Beginning with the line containing "green arrow: (34, 97)" and ending at the last line of the records, transcribe each line exactly. Do not include pictures.

### Entries taken from a collection:
----------------------------------------
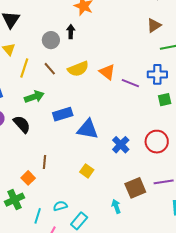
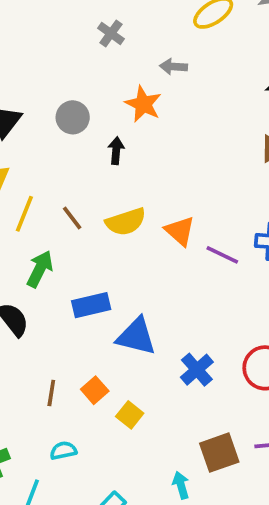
gray circle: (51, 40) -> (73, 117), moved
green arrow: (34, 97) -> (40, 269), turned -48
orange square: (28, 178) -> (95, 390), moved
cyan semicircle: (60, 206) -> (63, 451), moved

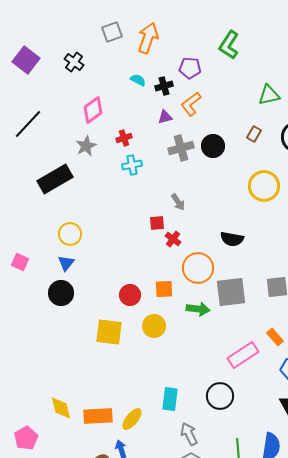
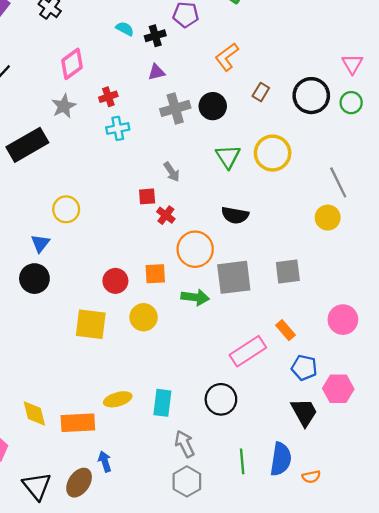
green triangle: (269, 95) -> (228, 157), moved, turned -50
orange L-shape: (191, 104) -> (227, 57), moved
yellow circle: (70, 234) -> (66, 209), moved
yellow ellipse: (132, 419) -> (118, 399), moved, turned 35

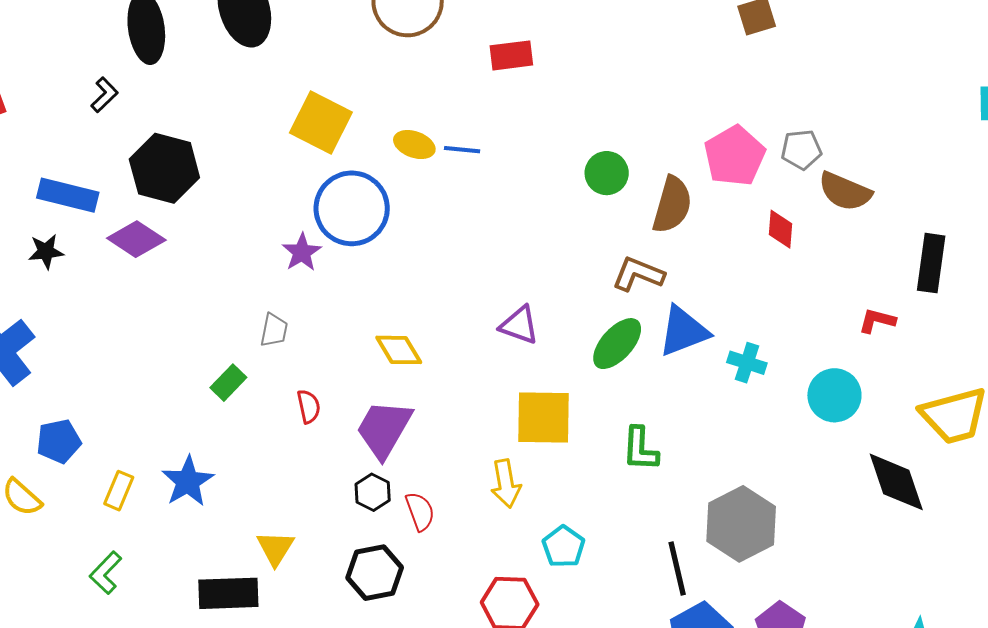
----------------------------------------
### RESPONSE TO THE EXERCISE:
green arrow: (34, 97) -> (40, 269), turned -48
orange square: (28, 178) -> (95, 390), moved
cyan semicircle: (60, 206) -> (63, 451), moved

green triangle: (269, 95) -> (228, 157), moved, turned -50
orange L-shape: (191, 104) -> (227, 57), moved
yellow circle: (70, 234) -> (66, 209), moved
yellow ellipse: (132, 419) -> (118, 399), moved, turned 35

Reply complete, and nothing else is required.